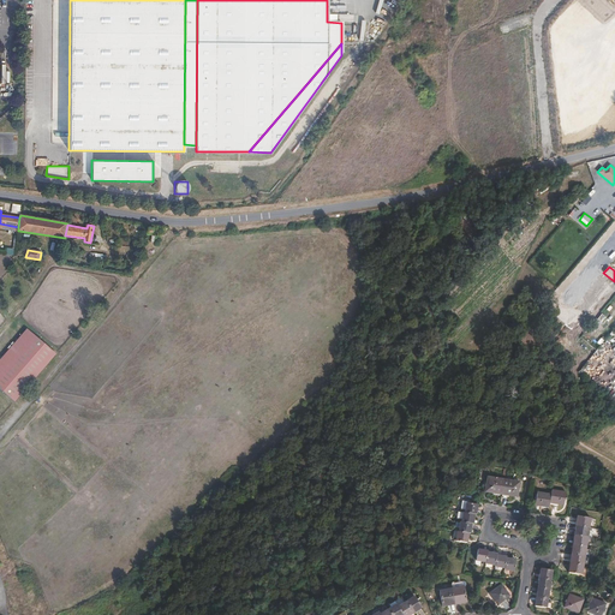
[(55,354),(27,329),(9,350),(15,356),(11,359),(0,371),(0,389),(15,402),(55,354)]
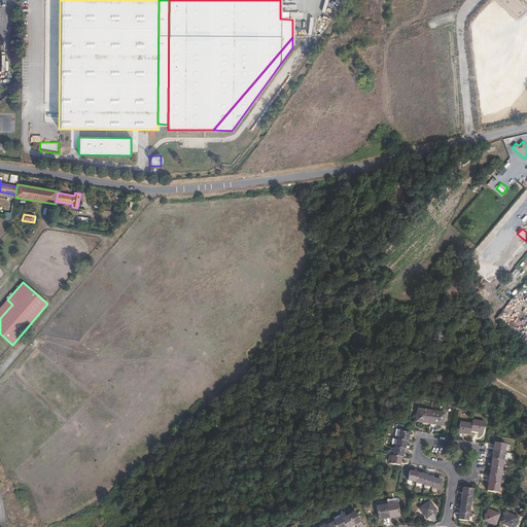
[(526,300),(520,294),(499,318),(510,327),(526,306),(526,300)]
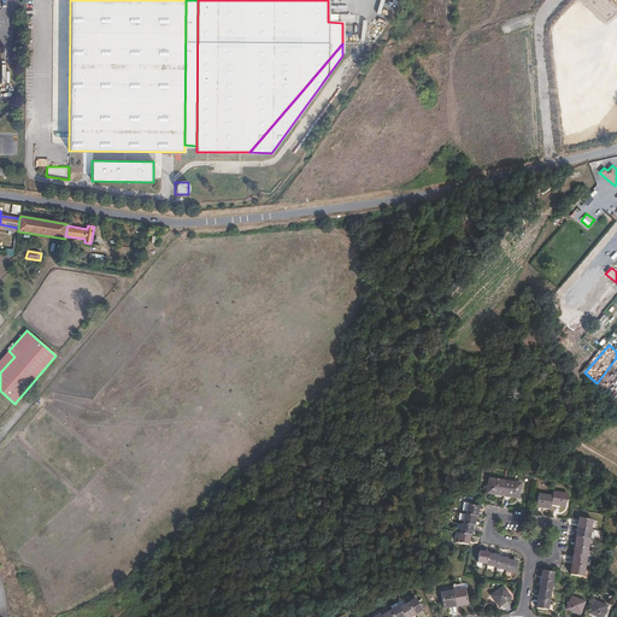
[(521,483),(489,479),(487,493),(518,499),(521,483)]
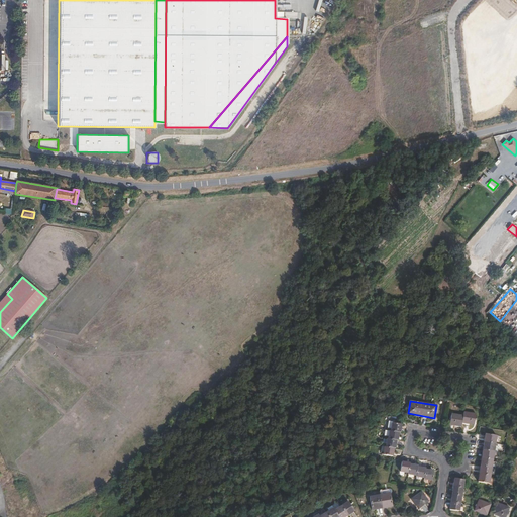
[(462,416),(451,414),(449,424),(461,426),(461,422),(474,424),(476,414),(463,412),(462,416)]
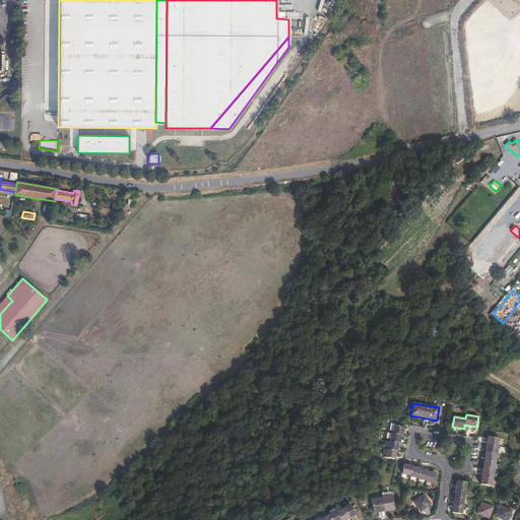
[(403,427),(394,425),(393,434),(391,433),(390,442),(389,441),(387,450),(386,449),(385,457),(394,458),(396,451),(398,443),(399,443),(401,435),(402,435),(403,427)]
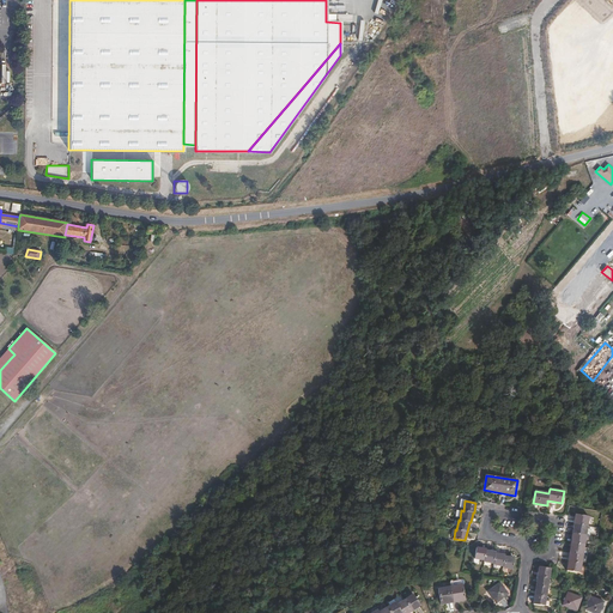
[(588,517),(576,515),(566,571),(580,574),(588,517)]
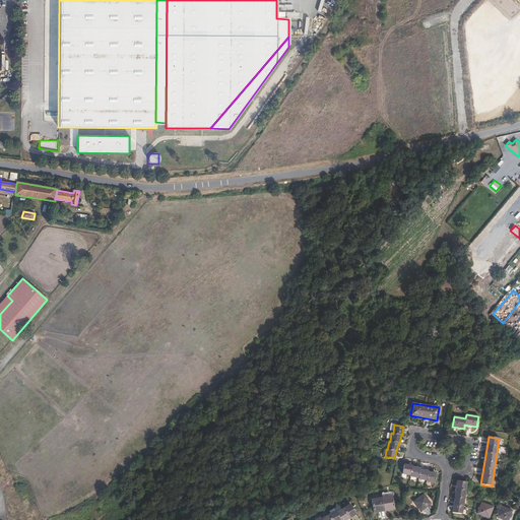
[(411,466),(403,464),(402,473),(410,475),(410,476),(418,477),(418,478),(427,480),(426,481),(434,482),(436,473),(428,472),(428,471),(419,469),(419,468),(411,467),(411,466)]
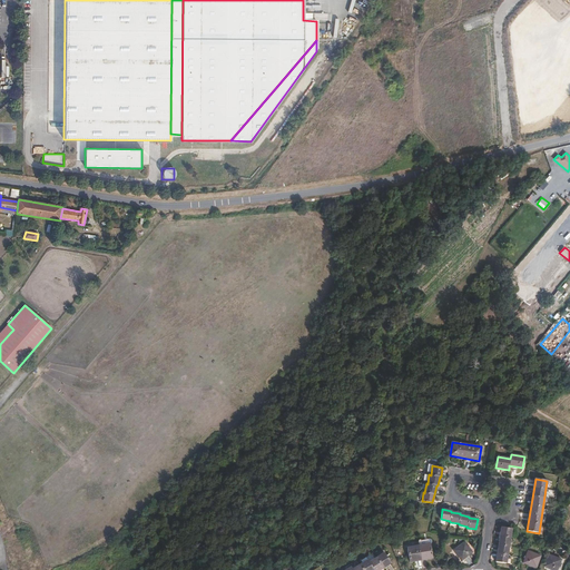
[(511,529),(501,527),(495,562),(505,563),(511,529)]
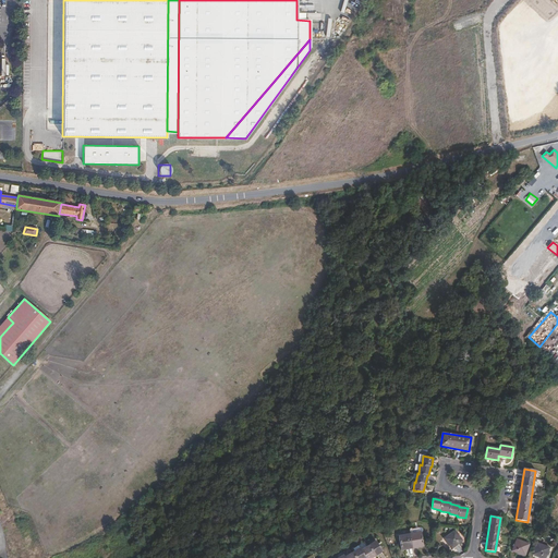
[(455,531),(444,538),(451,548),(462,541),(455,531)]
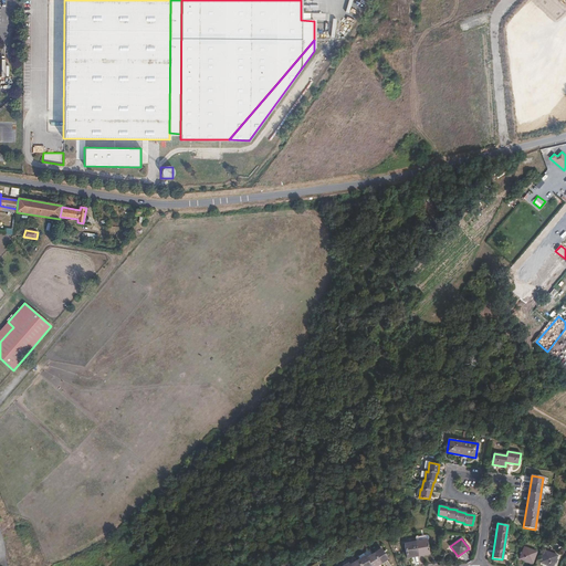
[(427,540),(405,544),(407,557),(429,554),(427,540)]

###

**Directions for this task**
Exactly as written, restate the listing above with its pictures omitted.

**Your solution**
[(55,354),(27,329),(9,350),(15,356),(11,359),(0,371),(0,389),(15,402),(55,354)]
[(526,300),(520,294),(499,318),(510,327),(526,306),(526,300)]
[(521,483),(489,479),(487,493),(518,499),(521,483)]
[(462,416),(451,414),(449,424),(461,426),(461,422),(474,424),(476,414),(463,412),(462,416)]
[(403,427),(394,425),(393,434),(391,433),(390,442),(389,441),(387,450),(386,449),(385,457),(394,458),(396,451),(398,443),(399,443),(401,435),(402,435),(403,427)]
[(588,517),(576,515),(566,571),(580,574),(588,517)]
[(411,466),(403,464),(402,473),(410,475),(410,476),(418,477),(418,478),(427,480),(426,481),(434,482),(436,473),(428,472),(428,471),(419,469),(419,468),(411,467),(411,466)]
[(511,529),(501,527),(495,562),(505,563),(511,529)]
[(455,531),(444,538),(451,548),(462,541),(455,531)]
[(427,540),(405,544),(407,557),(429,554),(427,540)]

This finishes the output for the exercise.